**Activity**
Print the entire listing. Each line must match the original exactly.

⟨

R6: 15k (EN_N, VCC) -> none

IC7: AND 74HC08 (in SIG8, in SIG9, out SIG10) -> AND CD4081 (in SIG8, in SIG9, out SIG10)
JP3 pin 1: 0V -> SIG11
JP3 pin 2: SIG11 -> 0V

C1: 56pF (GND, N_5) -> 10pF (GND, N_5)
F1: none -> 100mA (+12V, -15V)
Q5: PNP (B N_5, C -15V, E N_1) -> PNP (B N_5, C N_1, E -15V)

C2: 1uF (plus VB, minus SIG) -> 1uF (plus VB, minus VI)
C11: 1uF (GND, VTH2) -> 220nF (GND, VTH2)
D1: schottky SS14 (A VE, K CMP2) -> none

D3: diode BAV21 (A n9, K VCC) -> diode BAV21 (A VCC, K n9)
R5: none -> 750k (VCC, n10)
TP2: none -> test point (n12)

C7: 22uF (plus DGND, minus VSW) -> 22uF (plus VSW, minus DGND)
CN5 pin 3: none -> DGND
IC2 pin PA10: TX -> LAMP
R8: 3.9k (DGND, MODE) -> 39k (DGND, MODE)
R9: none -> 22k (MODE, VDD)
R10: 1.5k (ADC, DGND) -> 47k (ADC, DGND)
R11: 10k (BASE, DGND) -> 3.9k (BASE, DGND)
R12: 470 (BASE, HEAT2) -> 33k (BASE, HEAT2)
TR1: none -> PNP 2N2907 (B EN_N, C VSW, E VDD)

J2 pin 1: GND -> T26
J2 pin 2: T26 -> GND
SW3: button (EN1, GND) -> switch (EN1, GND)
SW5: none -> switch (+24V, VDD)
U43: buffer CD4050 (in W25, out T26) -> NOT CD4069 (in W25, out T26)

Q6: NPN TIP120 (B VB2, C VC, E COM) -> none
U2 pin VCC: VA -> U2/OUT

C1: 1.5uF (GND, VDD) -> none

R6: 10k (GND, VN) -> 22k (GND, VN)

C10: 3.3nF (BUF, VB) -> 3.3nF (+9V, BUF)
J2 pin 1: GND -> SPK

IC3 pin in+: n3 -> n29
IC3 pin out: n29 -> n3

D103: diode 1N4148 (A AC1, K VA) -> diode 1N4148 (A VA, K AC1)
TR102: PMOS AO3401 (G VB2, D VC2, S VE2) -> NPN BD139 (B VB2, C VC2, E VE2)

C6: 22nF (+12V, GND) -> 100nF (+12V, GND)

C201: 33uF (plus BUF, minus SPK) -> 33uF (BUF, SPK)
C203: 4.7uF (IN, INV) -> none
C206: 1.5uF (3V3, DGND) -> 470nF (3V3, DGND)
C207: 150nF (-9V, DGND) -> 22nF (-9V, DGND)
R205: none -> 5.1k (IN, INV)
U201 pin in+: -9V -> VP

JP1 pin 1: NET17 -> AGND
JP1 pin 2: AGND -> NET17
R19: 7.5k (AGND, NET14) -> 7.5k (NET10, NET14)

⟩

**Answer to the problem**
R6: 15k (EN_N, VCC) -> none

IC7: AND 74HC08 (in SIG8, in SIG9, out SIG10) -> AND CD4081 (in SIG8, in SIG9, out SIG10)
JP3 pin 1: 0V -> SIG11
JP3 pin 2: SIG11 -> 0V

C1: 56pF (GND, N_5) -> 10pF (GND, N_5)
F1: none -> 100mA (+12V, -15V)
Q5: PNP (B N_5, C -15V, E N_1) -> PNP (B N_5, C N_1, E -15V)

C2: 1uF (plus VB, minus SIG) -> 1uF (plus VB, minus VI)
C11: 1uF (GND, VTH2) -> 220nF (GND, VTH2)
D1: schottky SS14 (A VE, K CMP2) -> none

D3: diode BAV21 (A n9, K VCC) -> diode BAV21 (A VCC, K n9)
R5: none -> 750k (VCC, n10)
TP2: none -> test point (n12)

C7: 22uF (plus DGND, minus VSW) -> 22uF (plus VSW, minus DGND)
CN5 pin 3: none -> DGND
IC2 pin PA10: TX -> LAMP
R8: 3.9k (DGND, MODE) -> 39k (DGND, MODE)
R9: none -> 22k (MODE, VDD)
R10: 1.5k (ADC, DGND) -> 47k (ADC, DGND)
R11: 10k (BASE, DGND) -> 3.9k (BASE, DGND)
R12: 470 (BASE, HEAT2) -> 33k (BASE, HEAT2)
TR1: none -> PNP 2N2907 (B EN_N, C VSW, E VDD)

J2 pin 1: GND -> T26
J2 pin 2: T26 -> GND
SW3: button (EN1, GND) -> switch (EN1, GND)
SW5: none -> switch (+24V, VDD)
U43: buffer CD4050 (in W25, out T26) -> NOT CD4069 (in W25, out T26)

Q6: NPN TIP120 (B VB2, C VC, E COM) -> none
U2 pin VCC: VA -> U2/OUT

C1: 1.5uF (GND, VDD) -> none

R6: 10k (GND, VN) -> 22k (GND, VN)

C10: 3.3nF (BUF, VB) -> 3.3nF (+9V, BUF)
J2 pin 1: GND -> SPK

IC3 pin in+: n3 -> n29
IC3 pin out: n29 -> n3

D103: diode 1N4148 (A AC1, K VA) -> diode 1N4148 (A VA, K AC1)
TR102: PMOS AO3401 (G VB2, D VC2, S VE2) -> NPN BD139 (B VB2, C VC2, E VE2)

C6: 22nF (+12V, GND) -> 100nF (+12V, GND)

C201: 33uF (plus BUF, minus SPK) -> 33uF (BUF, SPK)
C203: 4.7uF (IN, INV) -> none
C206: 1.5uF (3V3, DGND) -> 470nF (3V3, DGND)
C207: 150nF (-9V, DGND) -> 22nF (-9V, DGND)
R205: none -> 5.1k (IN, INV)
U201 pin in+: -9V -> VP

JP1 pin 1: NET17 -> AGND
JP1 pin 2: AGND -> NET17
R19: 7.5k (AGND, NET14) -> 7.5k (NET10, NET14)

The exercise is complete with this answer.